### PROBLEM TO SOLVE
Write out exactly the lines running from the line that includes "in_first: [486, 205]" to the end of the data, both ends included, and nothing besides.

### MATERIAL PROVIDED
↓

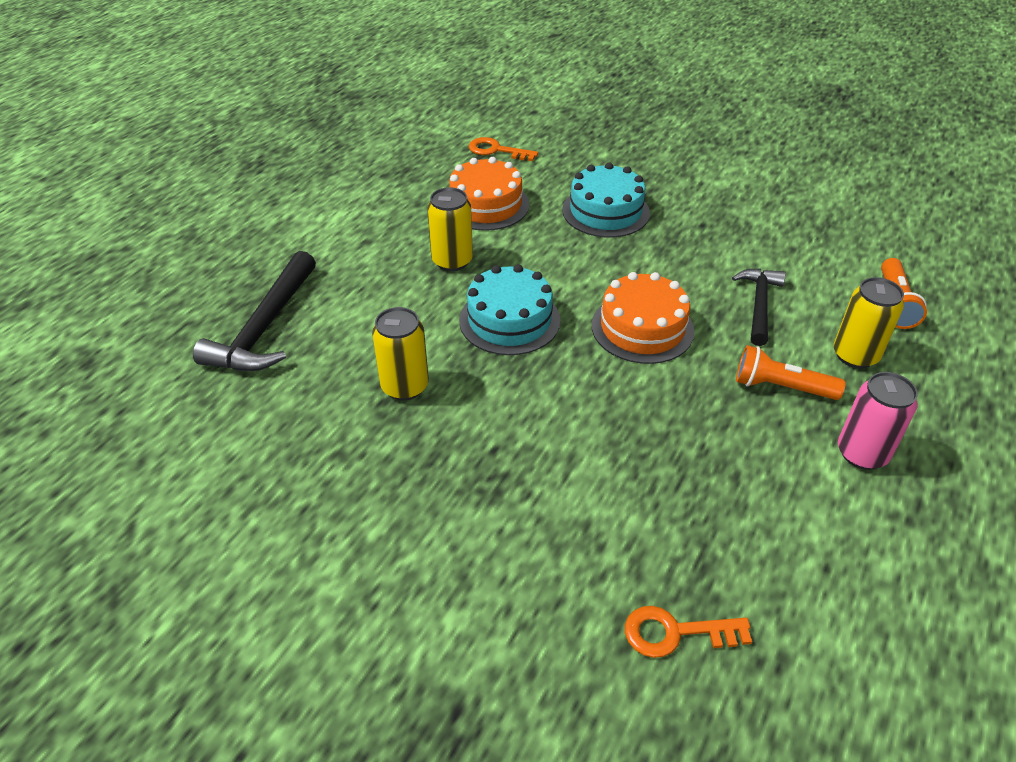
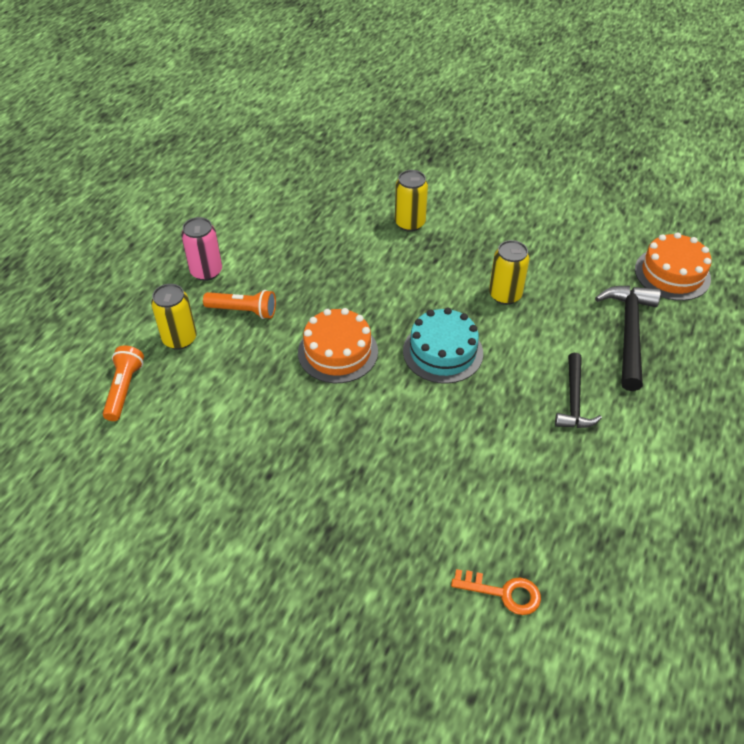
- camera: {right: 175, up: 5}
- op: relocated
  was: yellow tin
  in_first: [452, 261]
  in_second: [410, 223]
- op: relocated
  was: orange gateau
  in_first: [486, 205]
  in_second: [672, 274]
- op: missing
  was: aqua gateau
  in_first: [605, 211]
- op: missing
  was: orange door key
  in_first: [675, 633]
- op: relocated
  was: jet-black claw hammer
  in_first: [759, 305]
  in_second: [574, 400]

↑

### YOUR RESPONSE
  in_first: [486, 205]
  in_second: [672, 274]
- op: missing
  was: aqua gateau
  in_first: [605, 211]
- op: missing
  was: orange door key
  in_first: [675, 633]
- op: relocated
  was: jet-black claw hammer
  in_first: [759, 305]
  in_second: [574, 400]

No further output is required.